## [The records]
-- Opening Marker --
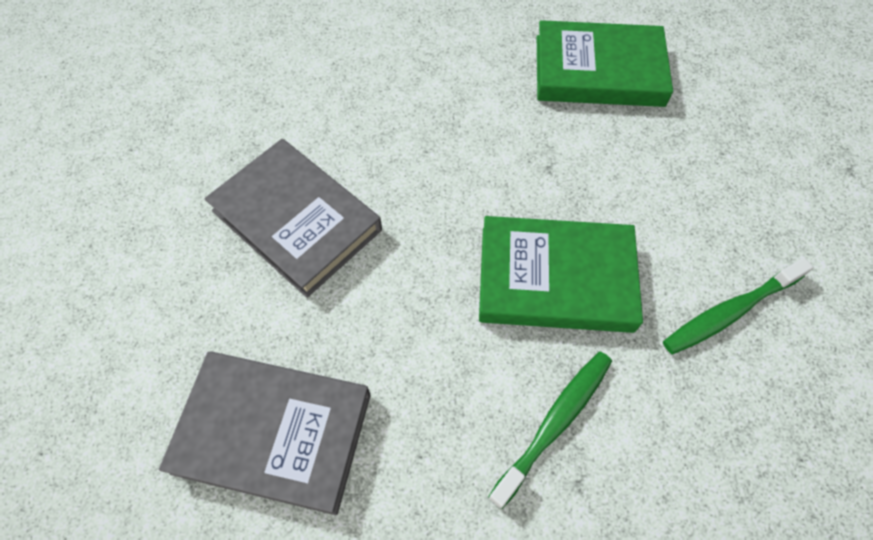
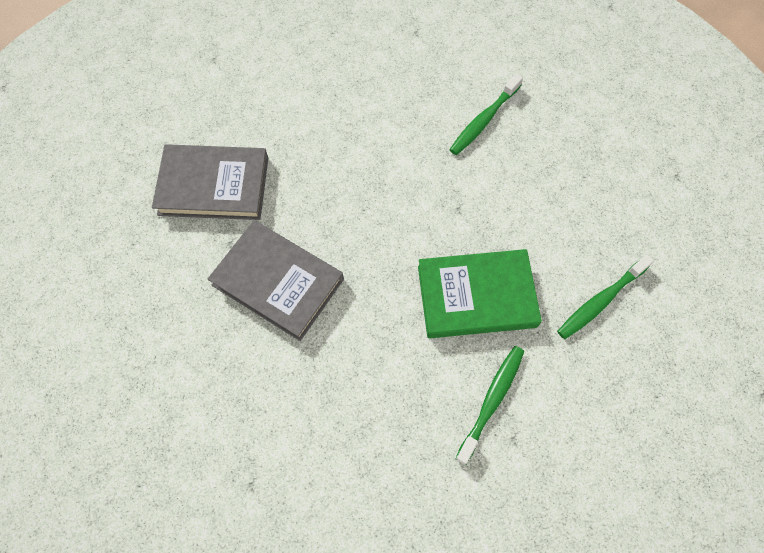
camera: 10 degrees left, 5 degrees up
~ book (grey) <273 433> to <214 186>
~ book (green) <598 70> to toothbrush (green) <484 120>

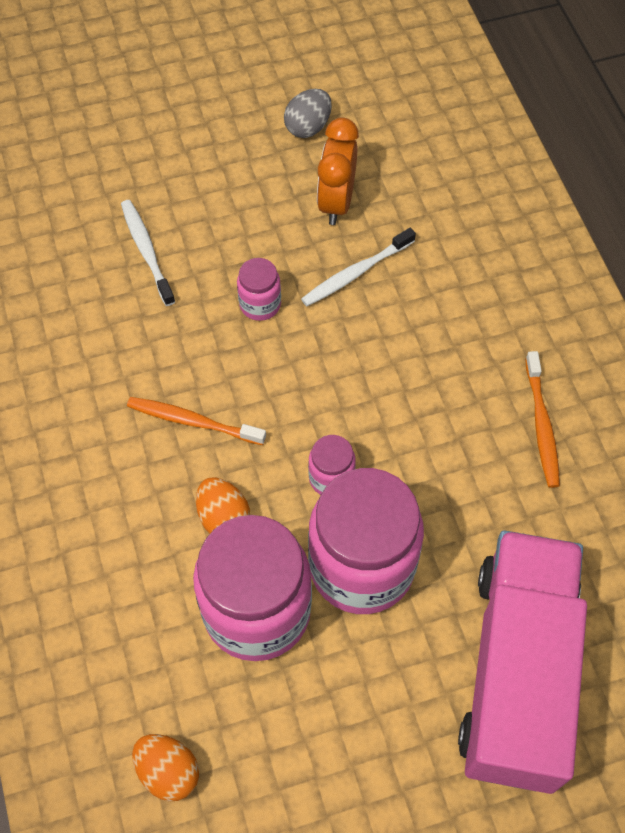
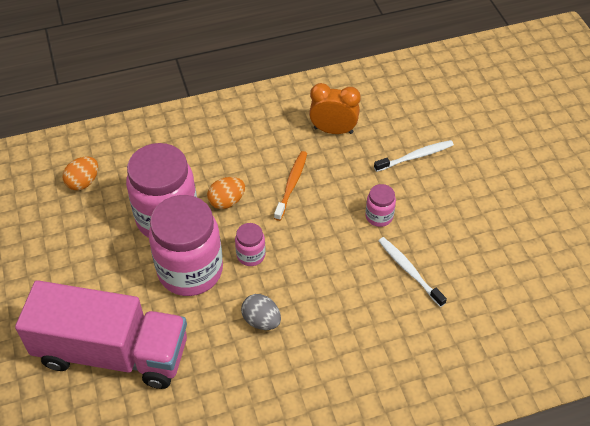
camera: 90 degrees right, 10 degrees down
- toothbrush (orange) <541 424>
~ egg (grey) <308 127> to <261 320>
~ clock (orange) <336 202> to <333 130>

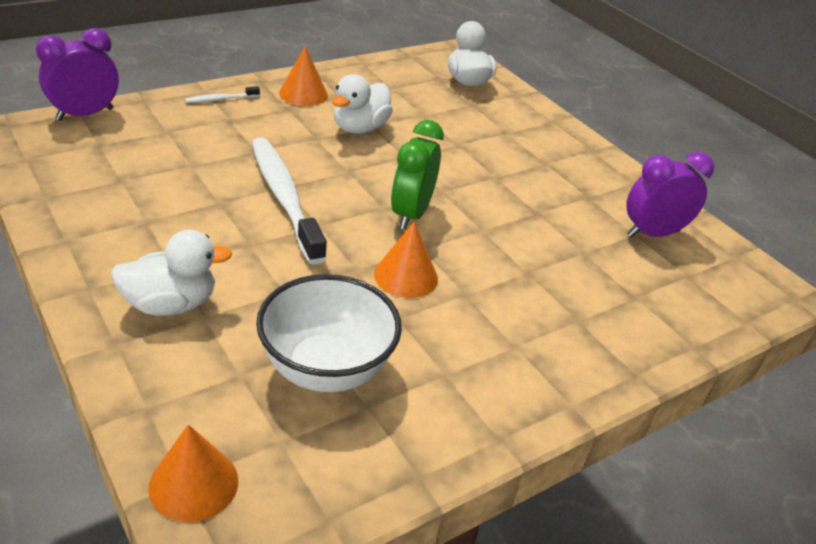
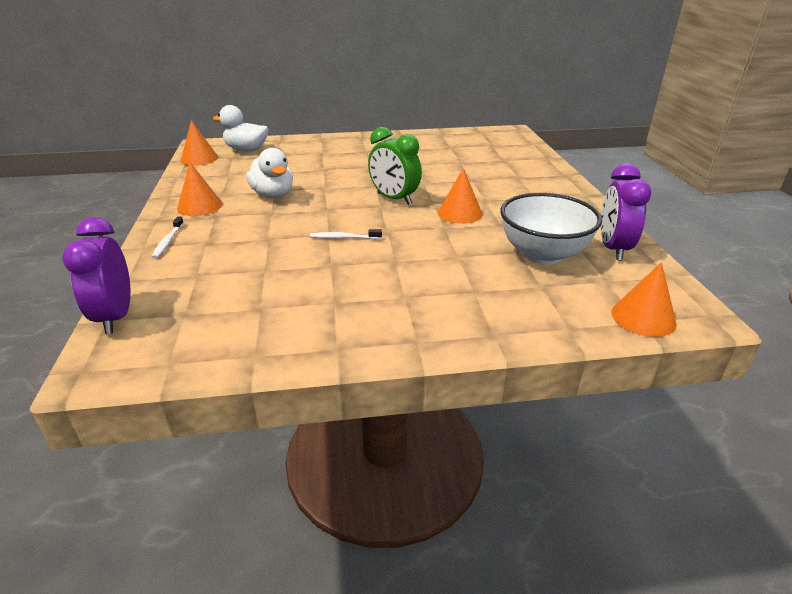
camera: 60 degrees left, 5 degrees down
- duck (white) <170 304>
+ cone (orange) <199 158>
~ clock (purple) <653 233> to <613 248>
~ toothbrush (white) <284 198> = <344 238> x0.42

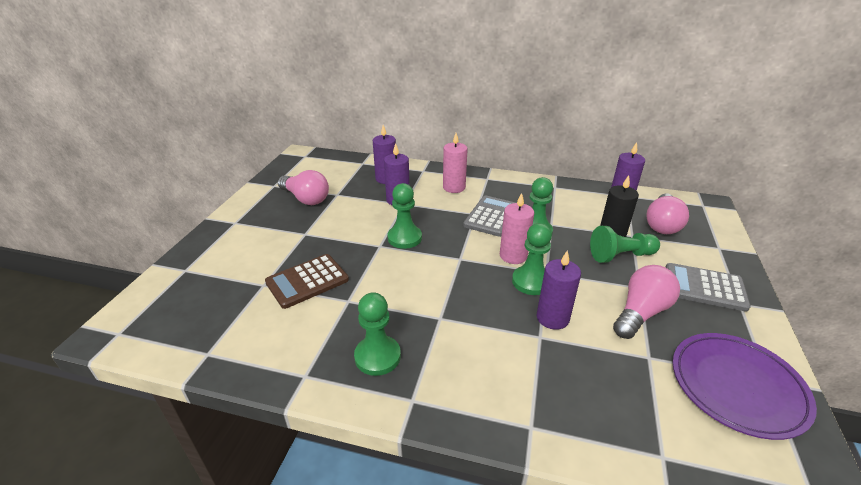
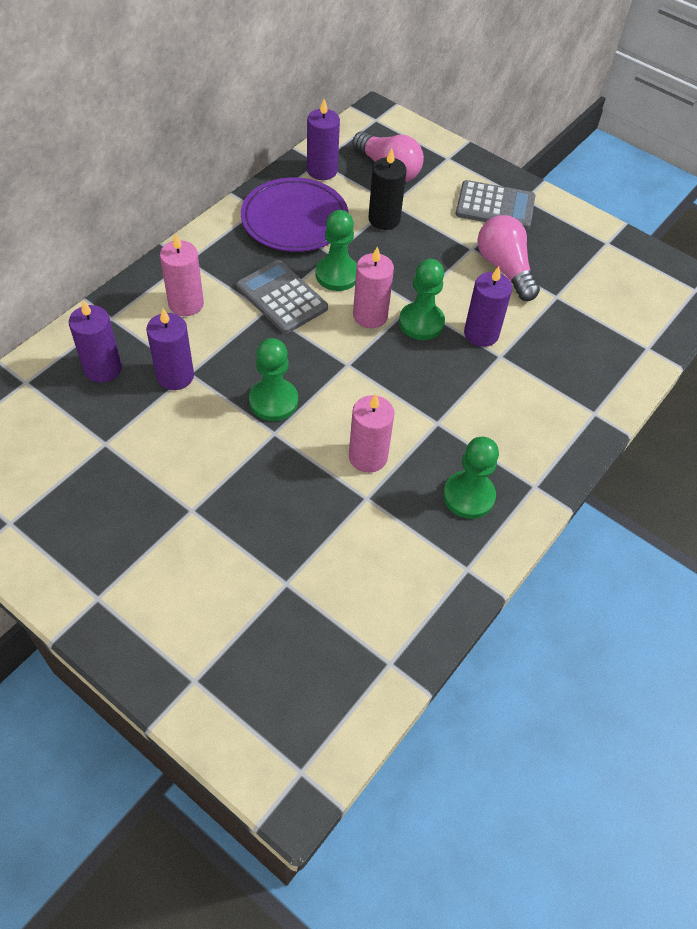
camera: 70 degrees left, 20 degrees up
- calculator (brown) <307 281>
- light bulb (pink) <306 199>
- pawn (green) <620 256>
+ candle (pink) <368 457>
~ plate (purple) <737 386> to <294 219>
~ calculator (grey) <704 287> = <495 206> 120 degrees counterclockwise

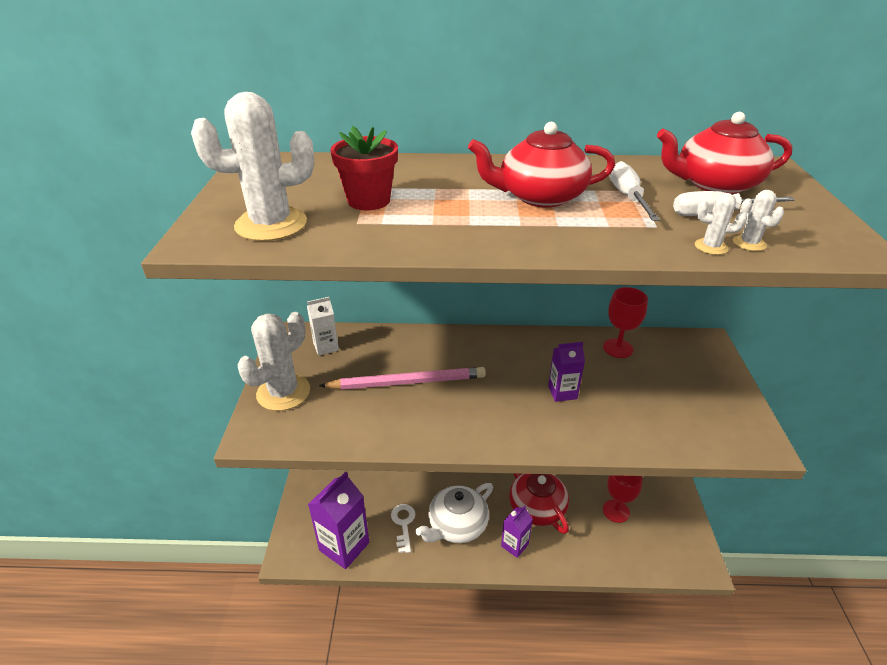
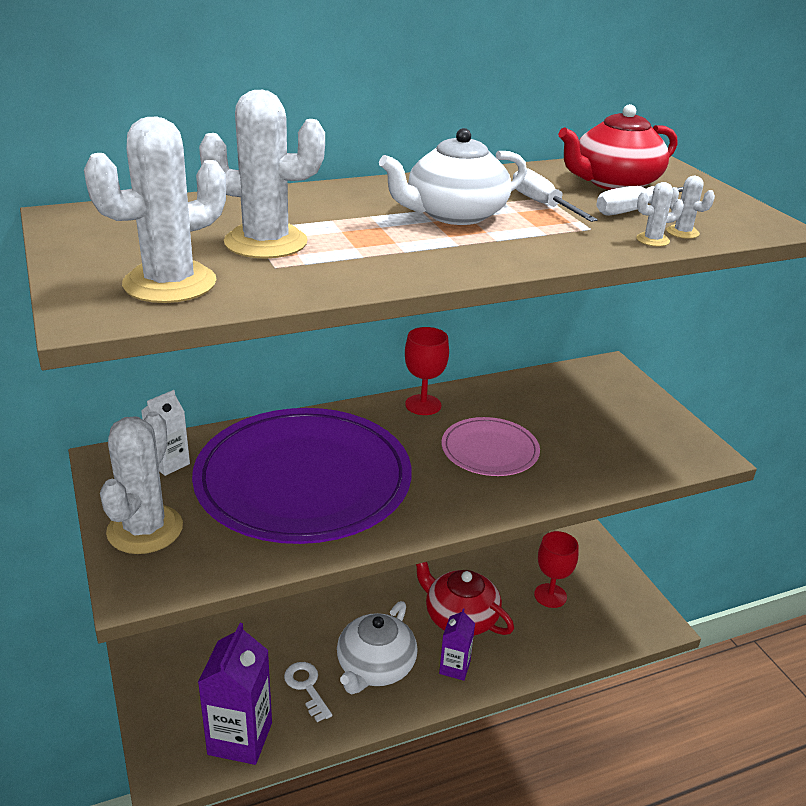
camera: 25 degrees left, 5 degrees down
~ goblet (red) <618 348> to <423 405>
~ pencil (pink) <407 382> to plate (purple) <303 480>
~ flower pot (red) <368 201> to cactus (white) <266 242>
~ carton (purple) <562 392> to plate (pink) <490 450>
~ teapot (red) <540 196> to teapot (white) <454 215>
-- Closing Marker --
## [Exercise details]
Within the data above, count the lines that contain the string "left"; the reply is the number alone.

## [Solution to this exercise]
4